What to work on =
Scan the entries below for the word "orange" and copy every line in which it occurs.

Entries provided =

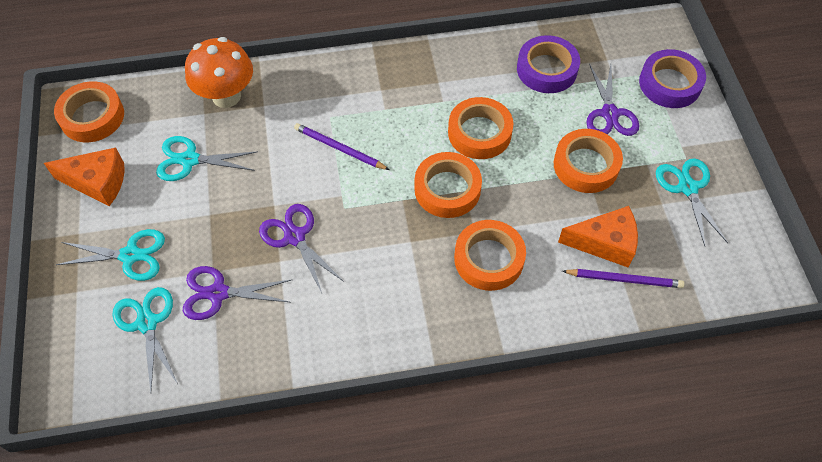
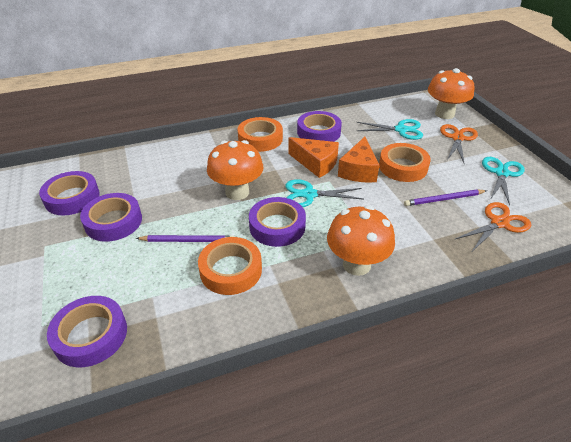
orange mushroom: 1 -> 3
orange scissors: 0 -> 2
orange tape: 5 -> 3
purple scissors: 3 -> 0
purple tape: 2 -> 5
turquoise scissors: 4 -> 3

Your solution =
orange mushroom: 1 -> 3
orange scissors: 0 -> 2
orange tape: 5 -> 3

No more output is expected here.